▶ [What is needed]: Every line below that has the word "green" counts once; report how many lines that makes, with no other words.
···
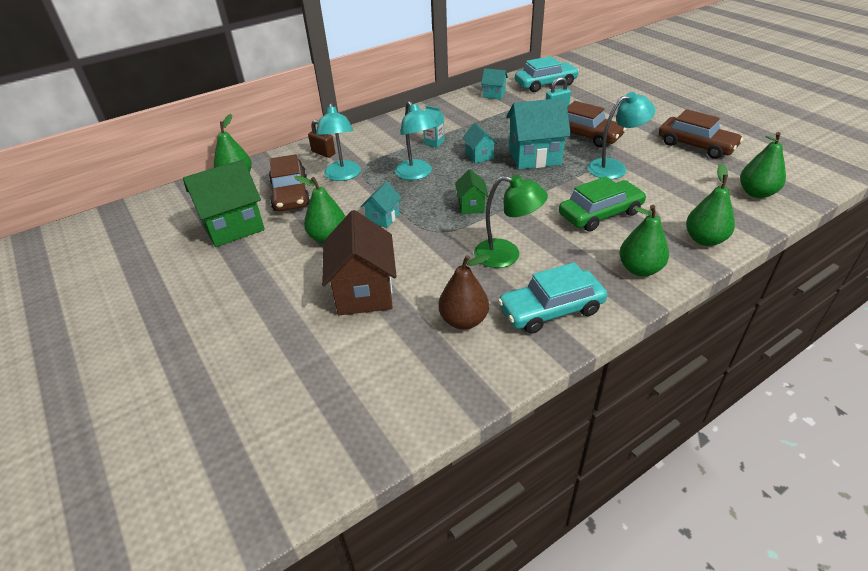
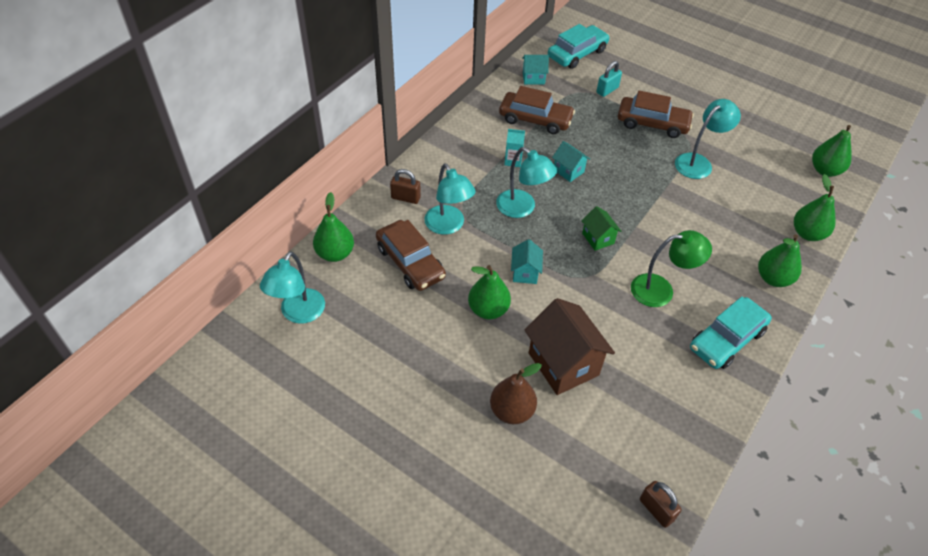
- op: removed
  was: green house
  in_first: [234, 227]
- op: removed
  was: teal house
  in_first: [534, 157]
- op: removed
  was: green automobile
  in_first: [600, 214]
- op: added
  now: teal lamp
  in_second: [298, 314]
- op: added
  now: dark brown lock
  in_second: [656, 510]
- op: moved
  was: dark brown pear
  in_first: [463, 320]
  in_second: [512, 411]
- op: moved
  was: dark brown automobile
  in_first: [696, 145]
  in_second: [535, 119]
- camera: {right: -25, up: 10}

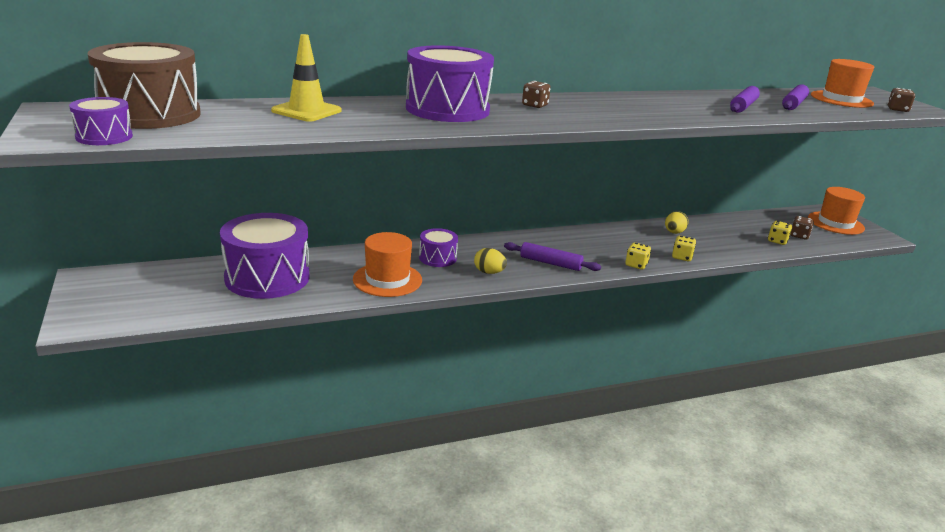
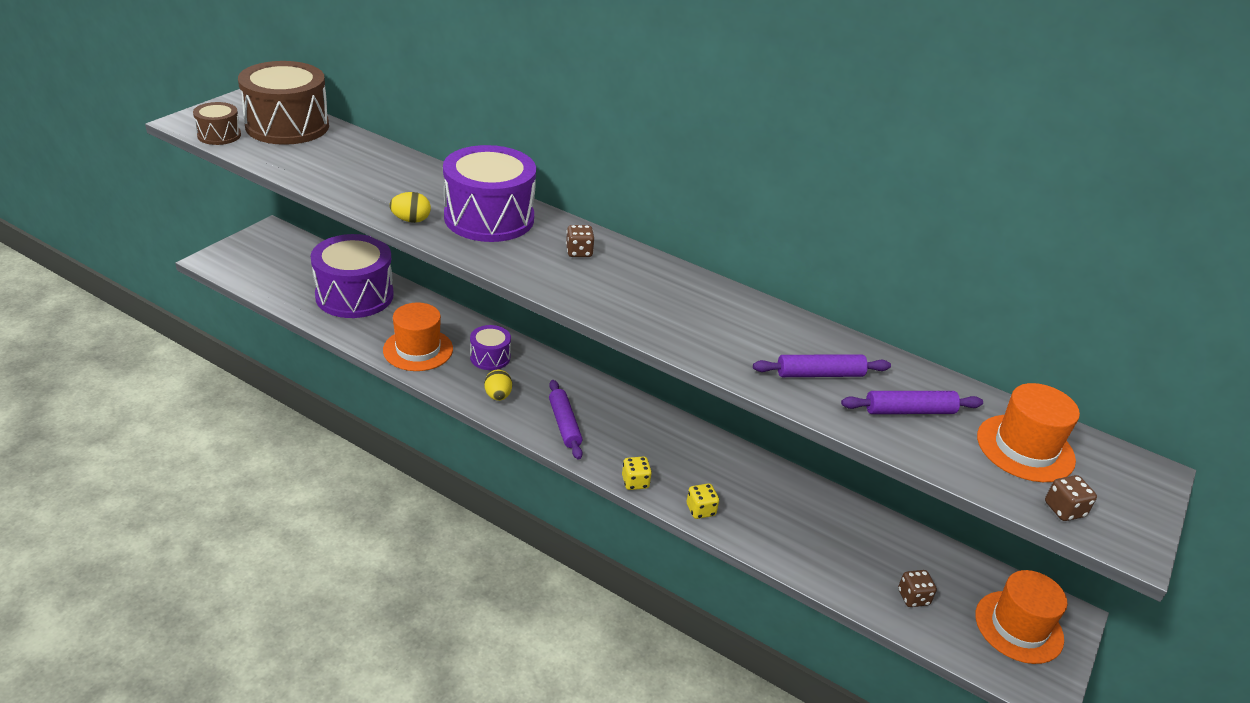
- op: removed
  was: yellow safety cone
  in_first: [306, 111]
- op: removed
  was: yellow die
  in_first: [777, 241]
- op: moved
  was: yellow toy egg
  in_first: [674, 233]
  in_second: [411, 220]
- op: recoloured
  was: royal purple toy drum
  now: dark brown toy drum
  in_first: [104, 136]
  in_second: [219, 135]
- camera: {right: 50, up: 10}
···
▶ [Answer for the task]: 2